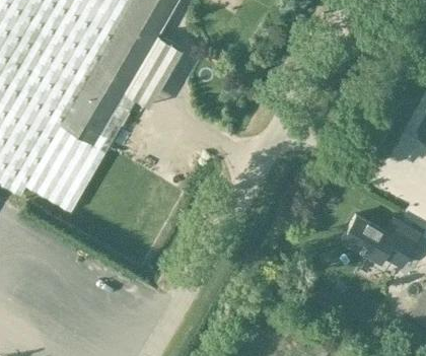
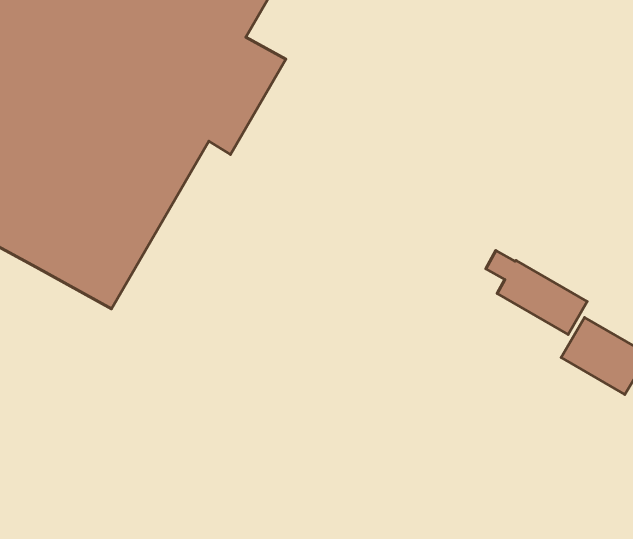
building: none -> [486,250,587,335]

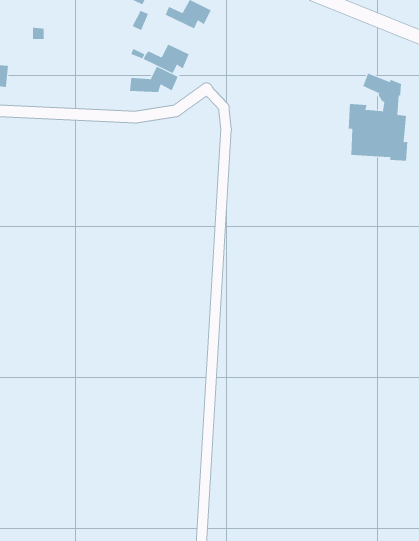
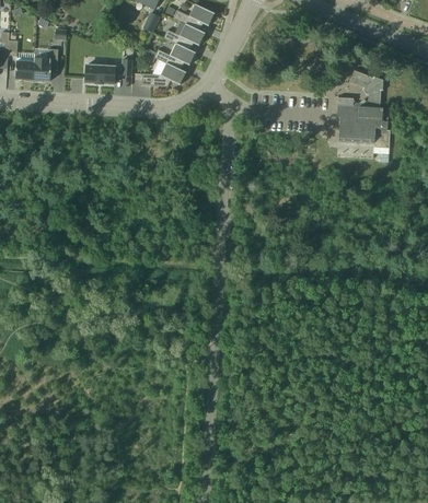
building: none -> [163,16,205,51]
building: none -> [32,48,58,82]
building: none -> [84,58,132,83]

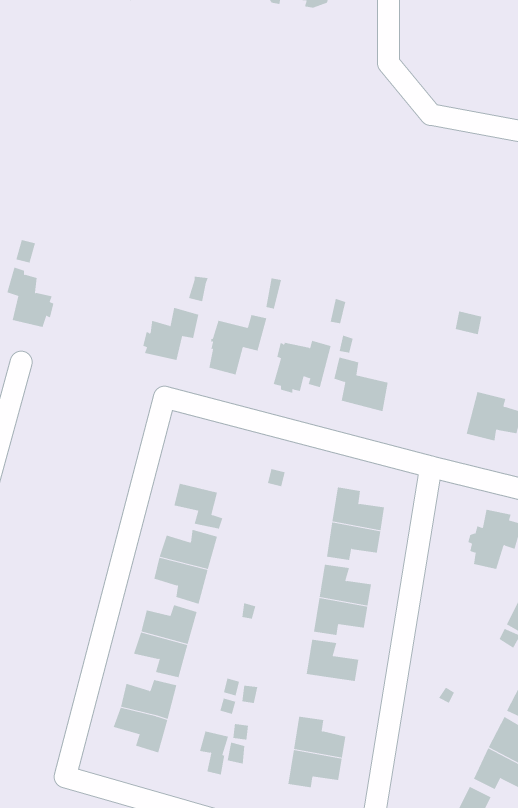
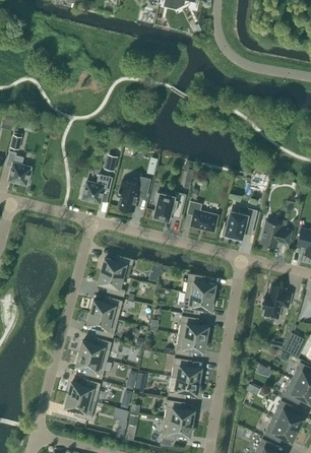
building: none -> [226,209,257,239]
building: none -> [102,256,134,276]
building: none -> [169,378,199,398]

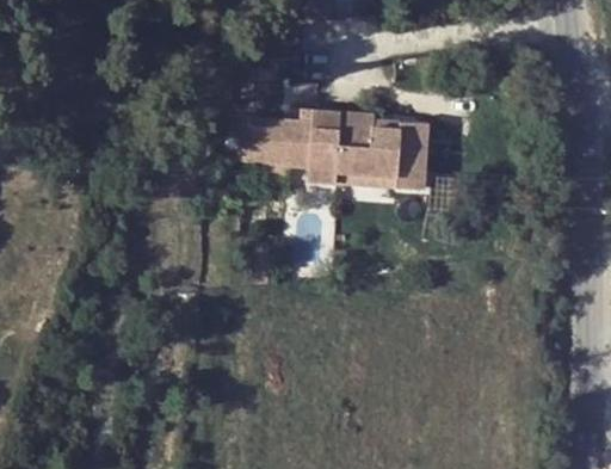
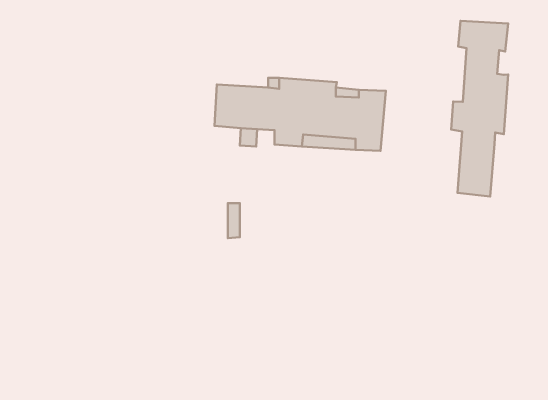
building: none -> [451,21,508,196]

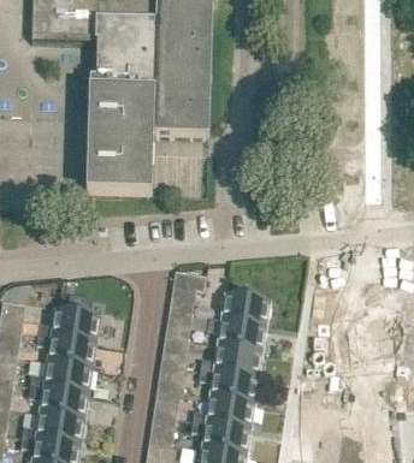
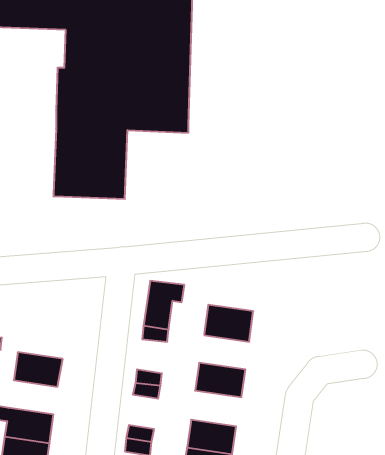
building: [54,302,99,336] -> none
building: [208,310,265,345] -> none
building: [46,355,90,386] -> none
building: [212,364,258,397] -> none

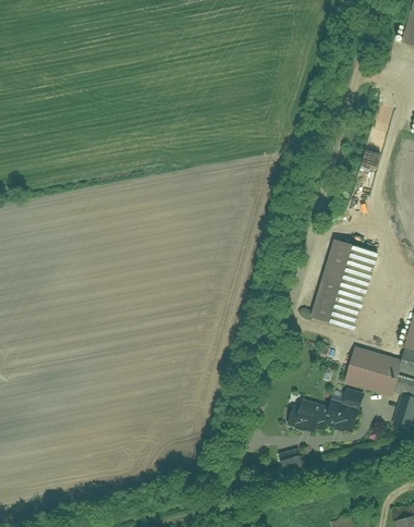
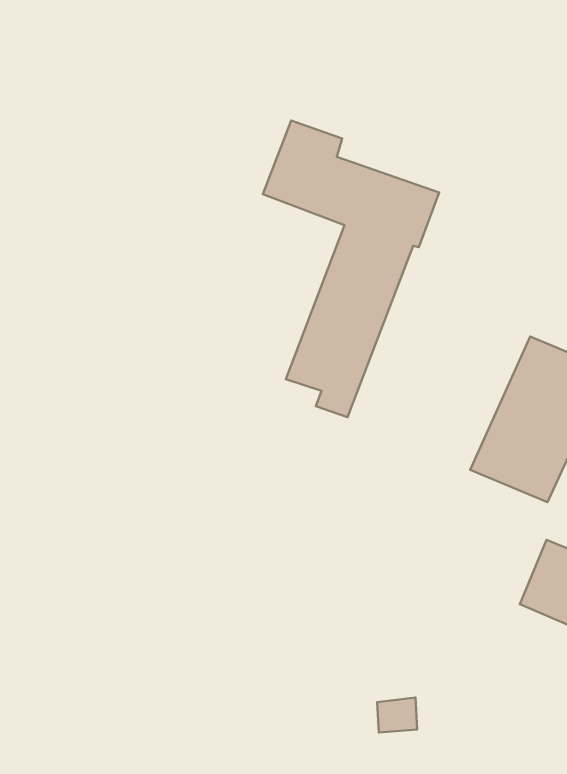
building: none -> [263,120,439,417]
building: [287,395,355,431] -> none

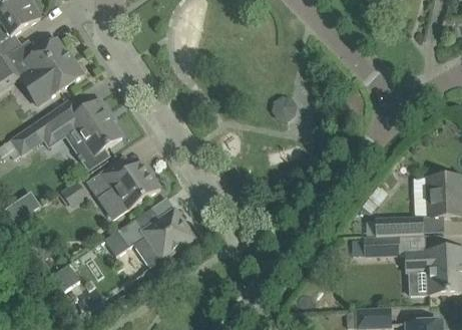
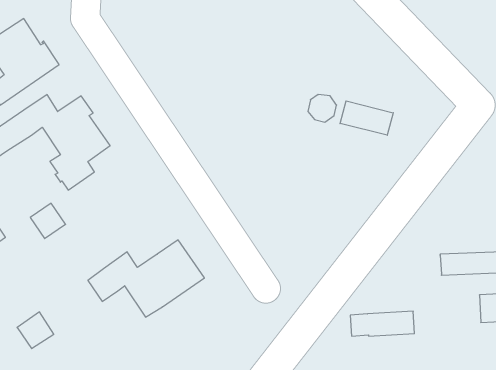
building: none -> [340,101,393,135]
building: [86,155,160,211] -> none
building: [352,237,401,256] -> [350,311,414,336]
=======
# [Required work]
Would you copy every entry exactly as it stands, leaving out the pictures?

# [Answer box]
building: none -> [486,250,587,335]

building: none -> [163,16,205,51]
building: none -> [32,48,58,82]
building: none -> [84,58,132,83]

building: none -> [226,209,257,239]
building: none -> [102,256,134,276]
building: none -> [169,378,199,398]

building: none -> [451,21,508,196]

building: [54,302,99,336] -> none
building: [208,310,265,345] -> none
building: [46,355,90,386] -> none
building: [212,364,258,397] -> none

building: none -> [263,120,439,417]
building: [287,395,355,431] -> none

building: none -> [340,101,393,135]
building: [86,155,160,211] -> none
building: [352,237,401,256] -> [350,311,414,336]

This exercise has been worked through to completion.